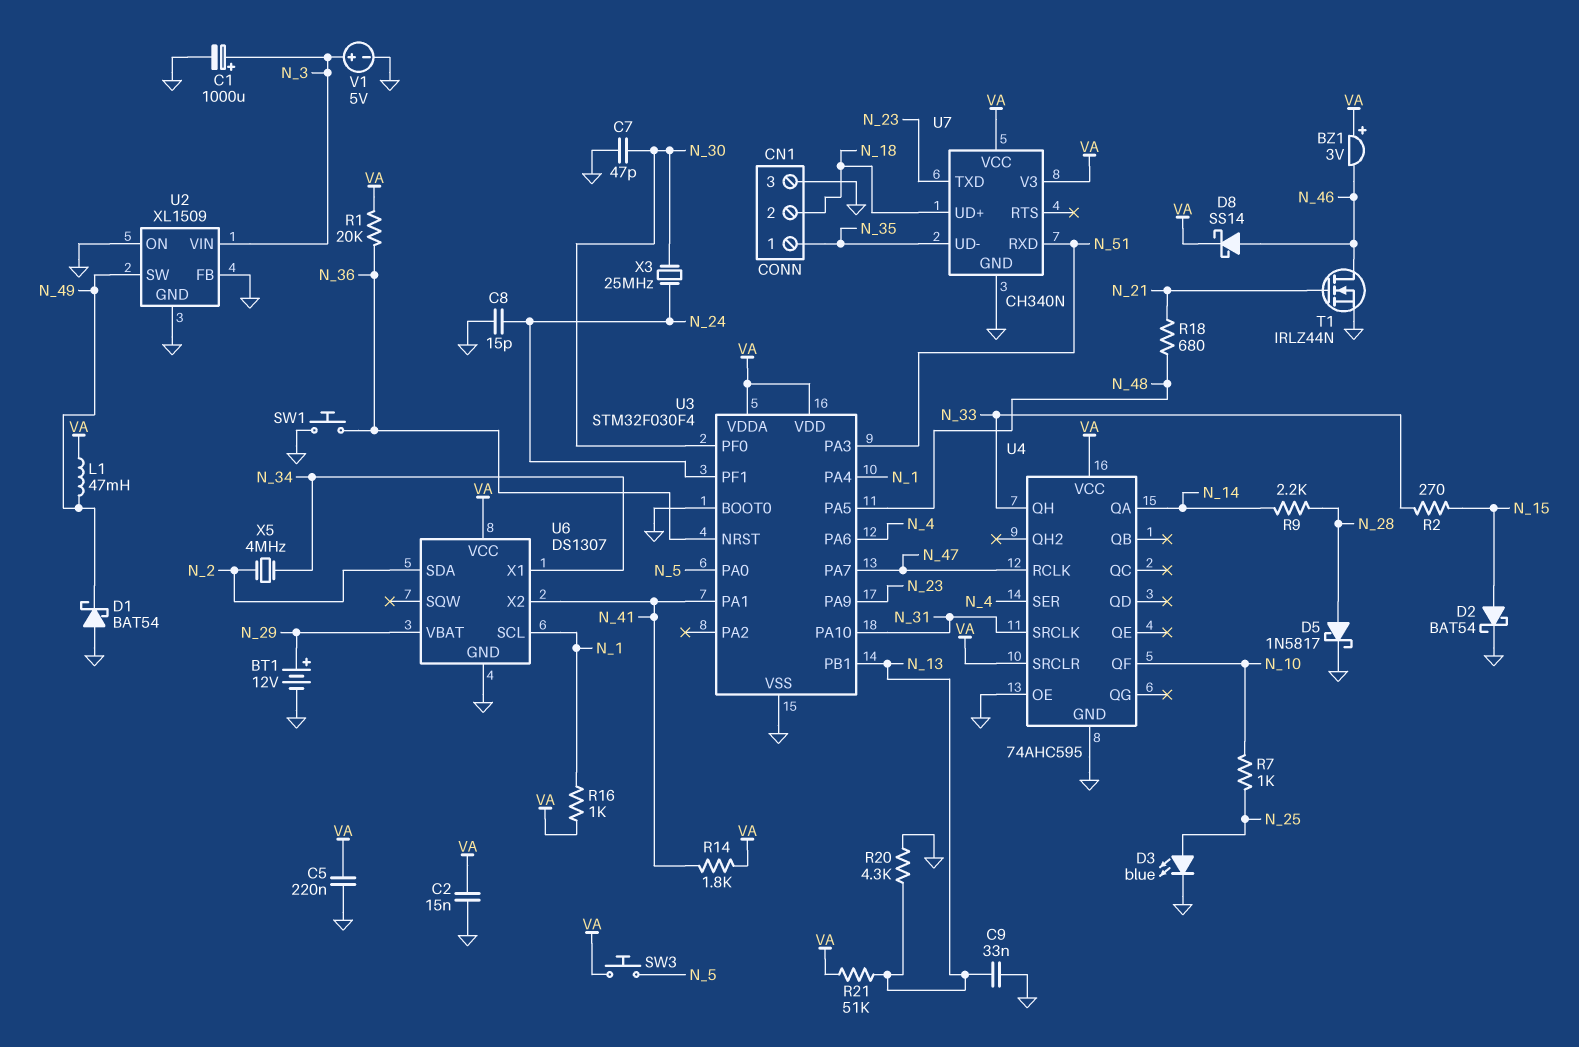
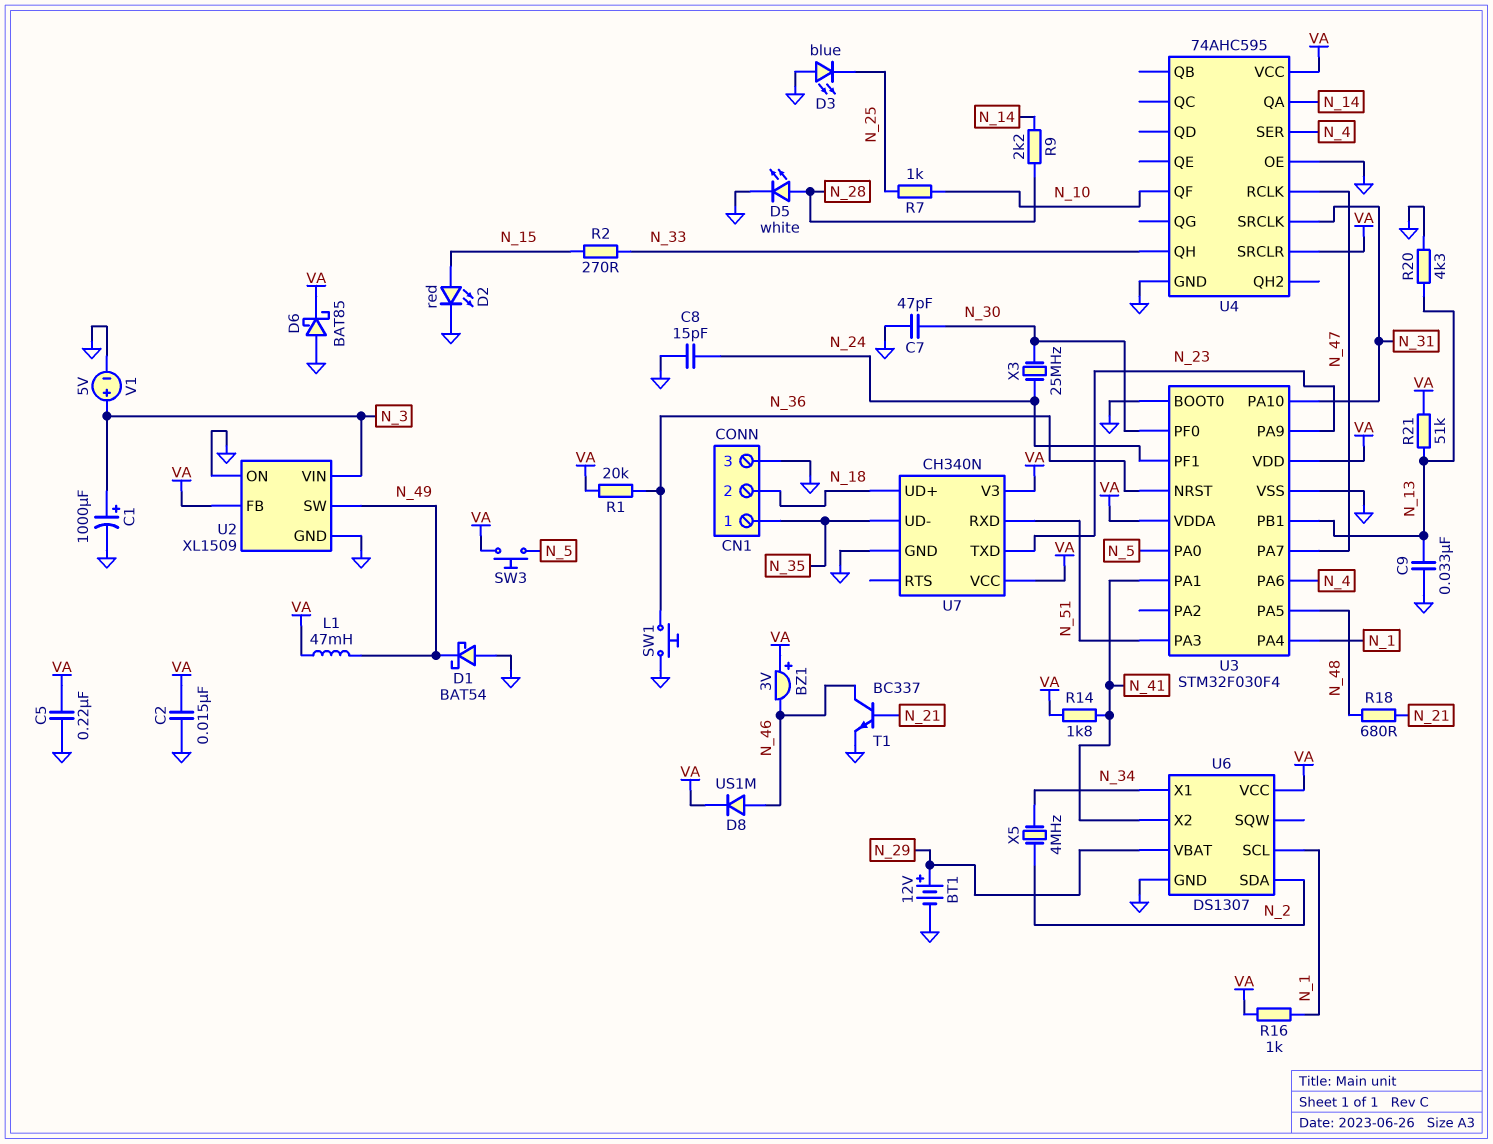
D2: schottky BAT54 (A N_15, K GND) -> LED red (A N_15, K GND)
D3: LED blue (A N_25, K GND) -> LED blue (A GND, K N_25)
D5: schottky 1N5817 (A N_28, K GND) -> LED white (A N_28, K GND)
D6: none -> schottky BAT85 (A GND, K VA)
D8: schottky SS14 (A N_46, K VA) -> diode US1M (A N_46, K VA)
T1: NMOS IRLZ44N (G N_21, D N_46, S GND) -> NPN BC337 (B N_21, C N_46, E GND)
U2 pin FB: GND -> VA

· · · · ·

▸ WORK ORDER
Your answer should be the lines of the material above that include "schottky".

▸ TASK SOLUTION
D2: schottky BAT54 (A N_15, K GND) -> LED red (A N_15, K GND)
D5: schottky 1N5817 (A N_28, K GND) -> LED white (A N_28, K GND)
D6: none -> schottky BAT85 (A GND, K VA)
D8: schottky SS14 (A N_46, K VA) -> diode US1M (A N_46, K VA)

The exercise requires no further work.